■ Data to use ■
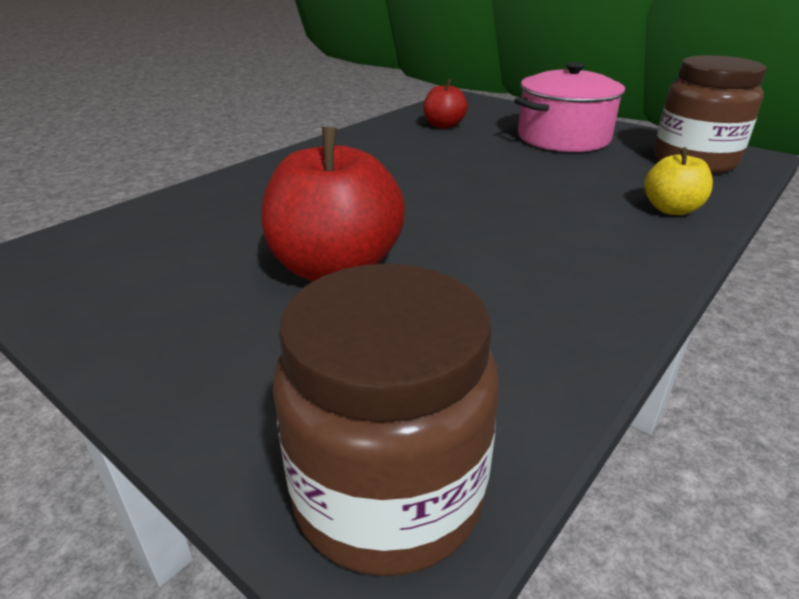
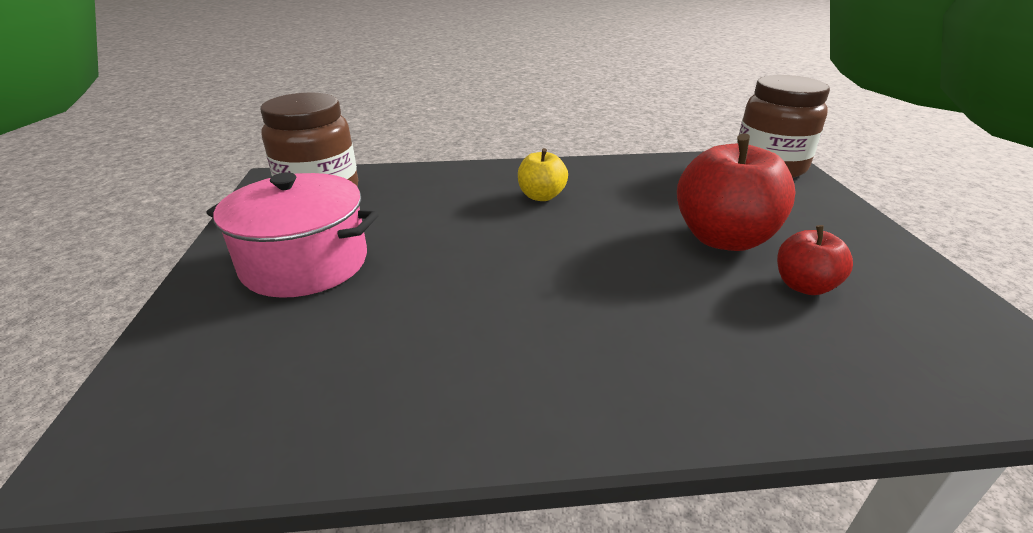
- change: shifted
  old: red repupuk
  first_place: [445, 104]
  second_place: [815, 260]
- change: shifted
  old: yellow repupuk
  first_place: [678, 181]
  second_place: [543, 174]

■ Aim of the task ■
Give every line of the records above again, exactly, and omit the pictures.

■ Response ■
- change: shifted
  old: red repupuk
  first_place: [445, 104]
  second_place: [815, 260]
- change: shifted
  old: yellow repupuk
  first_place: [678, 181]
  second_place: [543, 174]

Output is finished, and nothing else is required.